BRIEF |
What's needed is a word-for-word retyping of the entries below, pictures omitted.

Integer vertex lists
^^^^^^^^

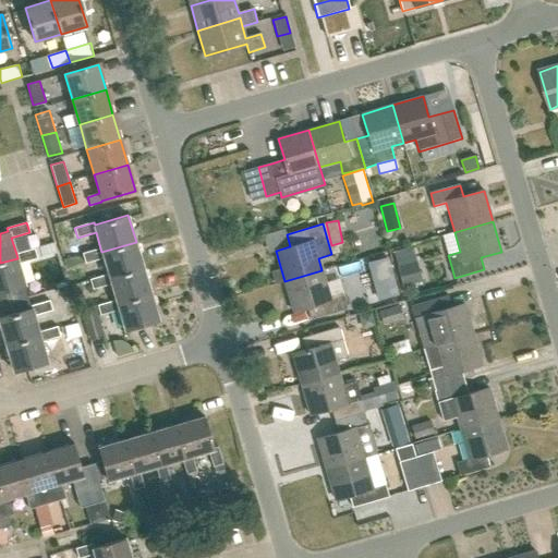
[(101,252),(100,249),(82,254),(85,264),(104,258),(109,275),(110,278),(144,267),(136,242),(101,252)]
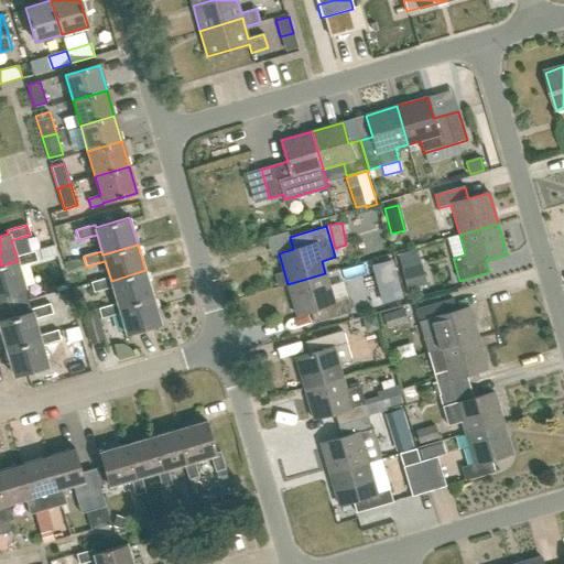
[(24,289),(19,267),(36,261),(34,251),(17,257),(18,261),(0,266),(0,304),(1,308),(28,300),(24,289)]
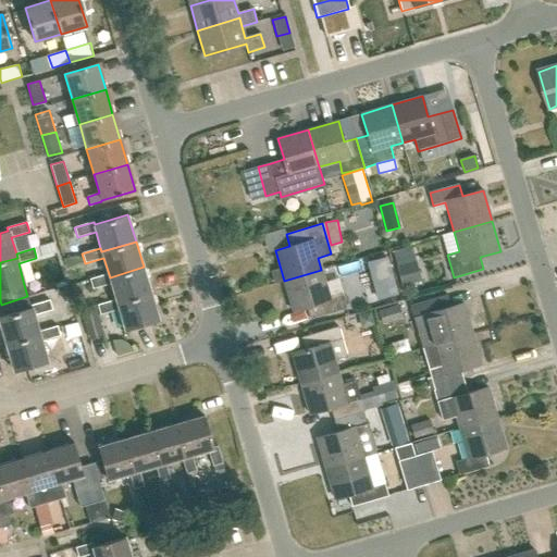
[(387,257),(368,262),(374,287),(394,282),(387,257)]
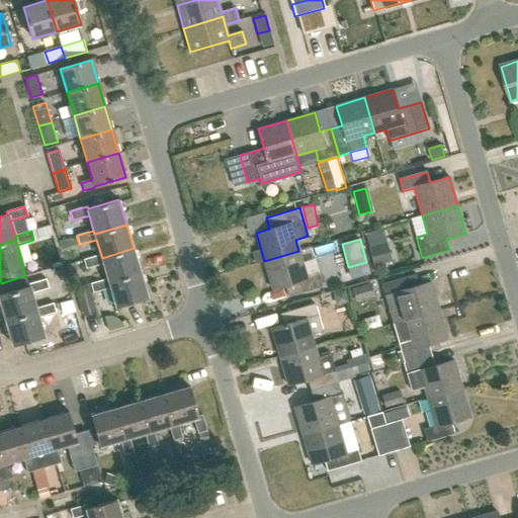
[(386,243),(369,248),(374,266),(392,261),(386,243)]
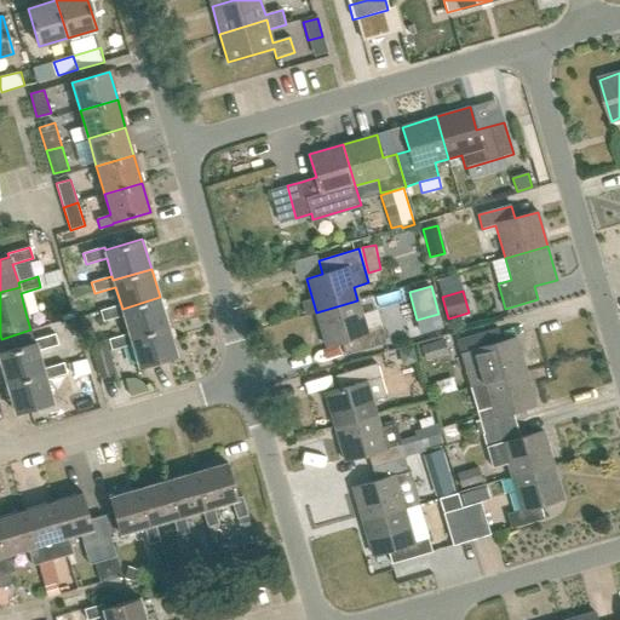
[(122,309),(121,305),(99,311),(103,322),(124,316),(130,333),(130,337),(168,326),(160,297),(122,309)]
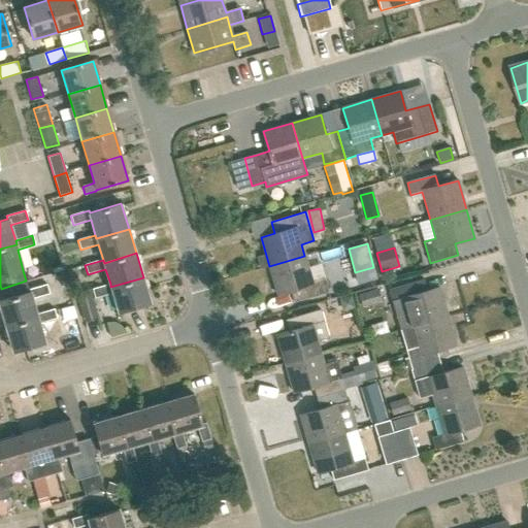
[(325,281),(312,284),(304,256),(269,266),(277,295),(291,291),(294,302),(329,293),(325,281)]
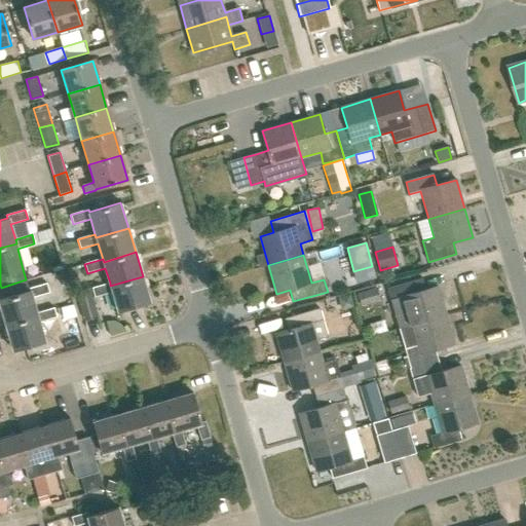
[(118,311),(150,302),(143,276),(110,286),(110,283),(91,288),(95,297),(112,292),(118,311)]
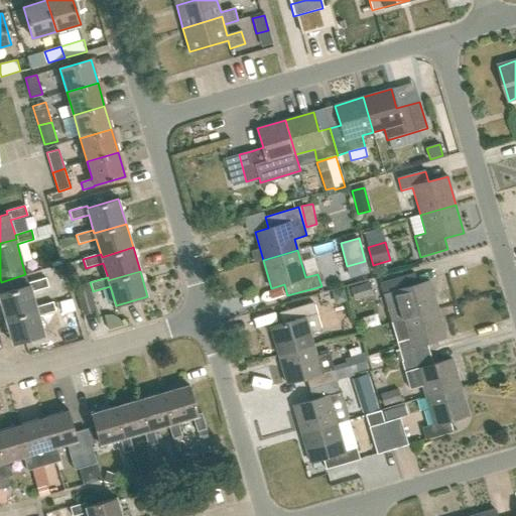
[(47,287),(45,278),(27,283),(25,274),(1,282),(4,292),(0,293),(0,300),(6,319),(36,310),(36,306),(31,292),(47,287)]
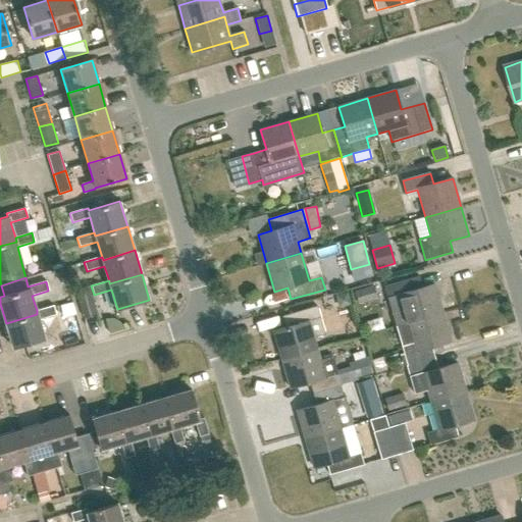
[(387,298),(389,297),(398,325),(407,322),(442,312),(434,283),(415,290),(412,278),(384,286),(387,298)]
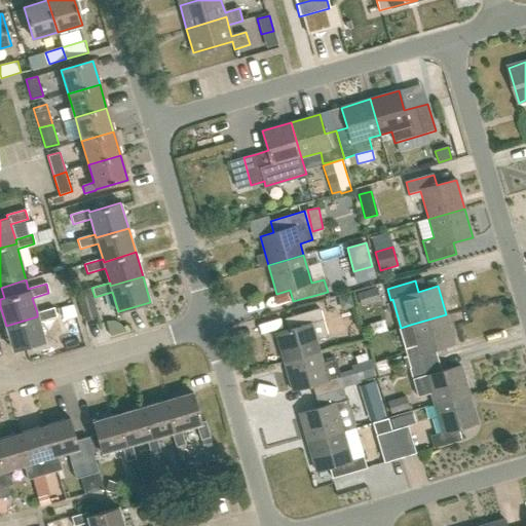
[(76,291),(80,305),(85,320),(97,316),(88,288),(76,291)]
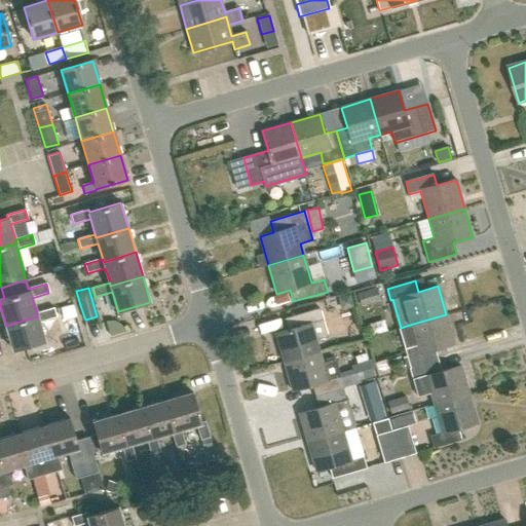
[(363,305),(381,300),(378,288),(360,293),(363,305)]
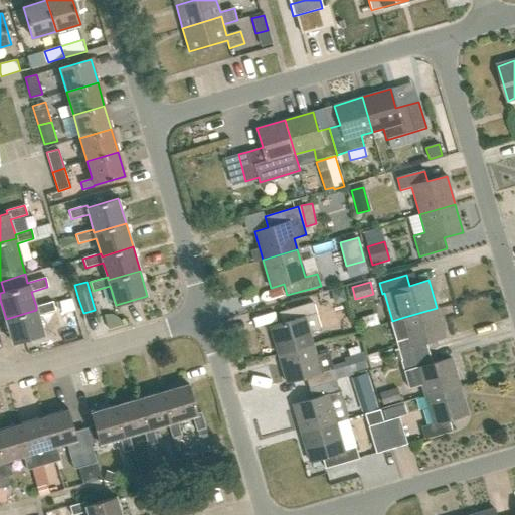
[(342,289),(332,292),(334,299),(339,302),(345,300),(342,289)]
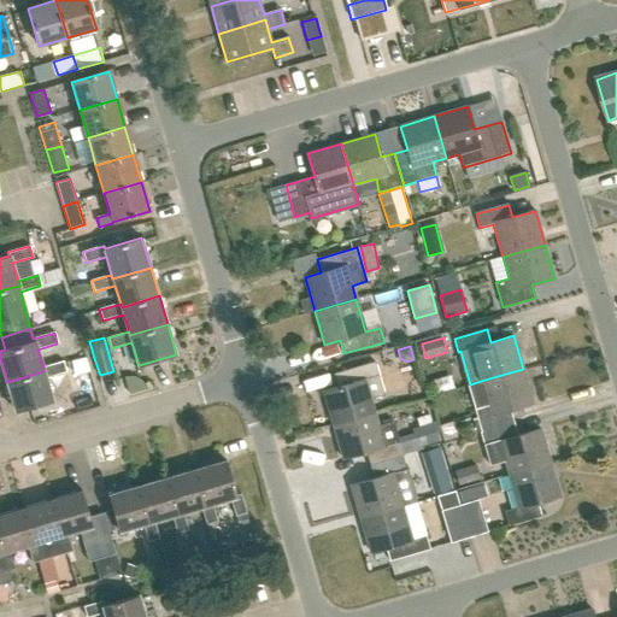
[(46,377),(65,371),(63,362),(43,366),(43,371),(7,382),(16,411),(53,400),(46,377)]
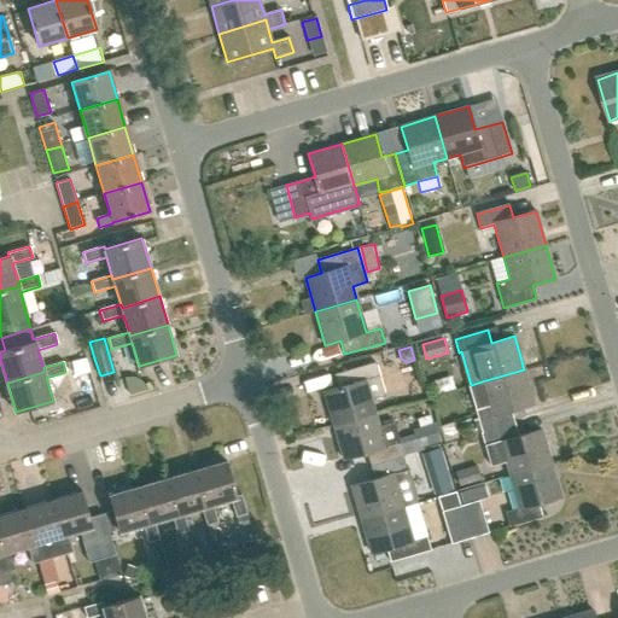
[(347,385),(324,392),(333,425),(374,413),(371,400),(385,395),(379,377),(375,362),(343,372),(347,385)]
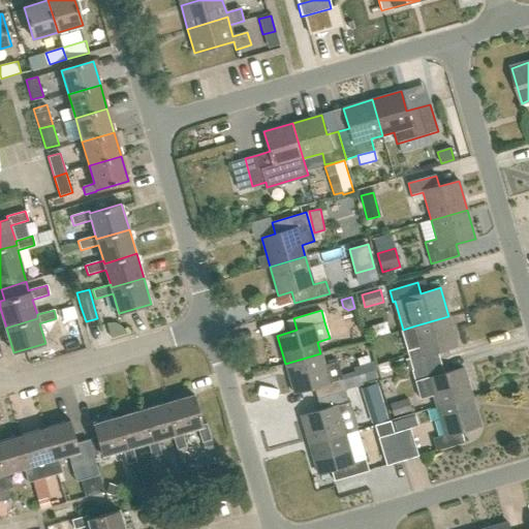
[(407,349),(409,360),(412,370),(440,362),(437,351),(457,346),(448,316),(412,327),(418,346),(407,349)]
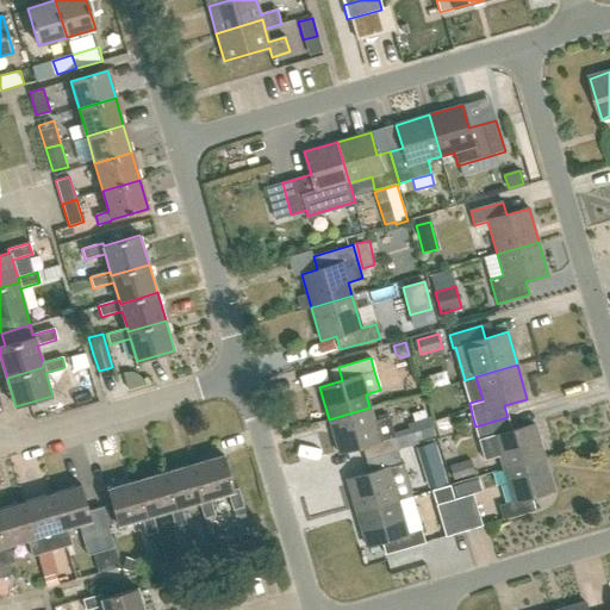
[(369,408),(329,419),(340,453),(362,447),(366,460),(398,450),(393,437),(387,416),(373,421),(369,408)]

^^^^^^^^

FINISHED TASK |
[(101,252),(100,249),(82,254),(85,264),(104,258),(109,275),(110,278),(144,267),(136,242),(101,252)]
[(24,289),(19,267),(36,261),(34,251),(17,257),(18,261),(0,266),(0,304),(1,308),(28,300),(24,289)]
[(387,257),(368,262),(374,287),(394,282),(387,257)]
[(386,243),(369,248),(374,266),(392,261),(386,243)]
[(122,309),(121,305),(99,311),(103,322),(124,316),(130,333),(130,337),(168,326),(160,297),(122,309)]
[(325,281),(312,284),(304,256),(269,266),(277,295),(291,291),(294,302),(329,293),(325,281)]
[(118,311),(150,302),(143,276),(110,286),(110,283),(91,288),(95,297),(112,292),(118,311)]
[(47,287),(45,278),(27,283),(25,274),(1,282),(4,292),(0,293),(0,300),(6,319),(36,310),(36,306),(31,292),(47,287)]
[(387,298),(389,297),(398,325),(407,322),(442,312),(434,283),(415,290),(412,278),(384,286),(387,298)]
[(76,291),(80,305),(85,320),(97,316),(88,288),(76,291)]
[(363,305),(381,300),(378,288),(360,293),(363,305)]
[(342,289),(332,292),(334,299),(339,302),(345,300),(342,289)]
[(46,377),(65,371),(63,362),(43,366),(43,371),(7,382),(16,411),(53,400),(46,377)]
[(347,385),(324,392),(333,425),(374,413),(371,400),(385,395),(379,377),(375,362),(343,372),(347,385)]
[(407,349),(409,360),(412,370),(440,362),(437,351),(457,346),(448,316),(412,327),(418,346),(407,349)]
[(369,408),(329,419),(340,453),(362,447),(366,460),(398,450),(393,437),(387,416),(373,421),(369,408)]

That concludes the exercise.